Spatial object tracking data:

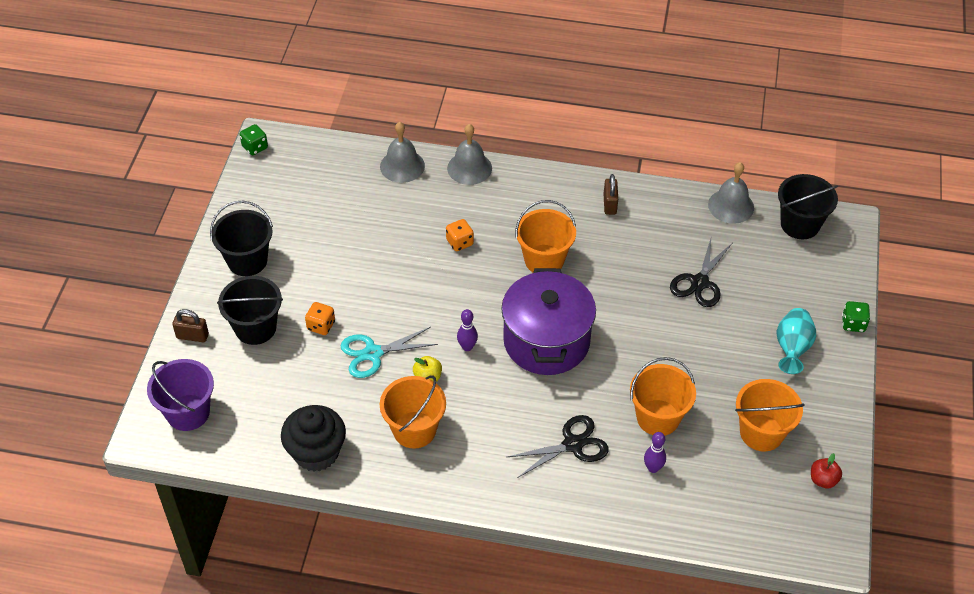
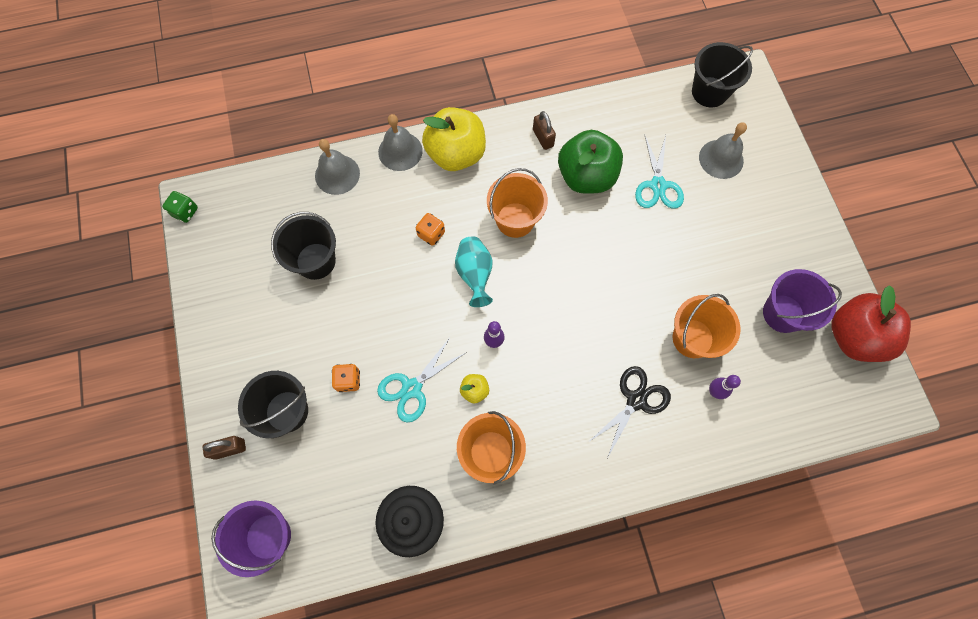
camera: 25 degrees left, 20 degrees up
black bucket [210,201,273,276] -> black bucket moved to [271,212,336,280]
purple pot [501,268,596,375] -> none
black scissors [670,235,732,307] -> turquoise scissors [635,134,684,209]
grey bell [708,162,754,224] -> grey bell moved to [699,122,747,179]
orange bucket [735,379,805,451] -> purple bucket [763,269,842,333]
turquoise vase [776,308,816,374] -> turquoise vase moved to [455,236,493,307]
red apple [811,453,842,489] -> red apple [831,285,911,362], size x2.38
green dice [842,301,870,332] -> none
none -> yellow apple [422,107,486,171]
none -> green apple [558,130,623,194]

Your task:
Print verbatim every line above, apart from the pictures.

Result of this exercise:
camera: 25 degrees left, 20 degrees up
black bucket [210,201,273,276] -> black bucket moved to [271,212,336,280]
purple pot [501,268,596,375] -> none
black scissors [670,235,732,307] -> turquoise scissors [635,134,684,209]
grey bell [708,162,754,224] -> grey bell moved to [699,122,747,179]
orange bucket [735,379,805,451] -> purple bucket [763,269,842,333]
turquoise vase [776,308,816,374] -> turquoise vase moved to [455,236,493,307]
red apple [811,453,842,489] -> red apple [831,285,911,362], size x2.38
green dice [842,301,870,332] -> none
none -> yellow apple [422,107,486,171]
none -> green apple [558,130,623,194]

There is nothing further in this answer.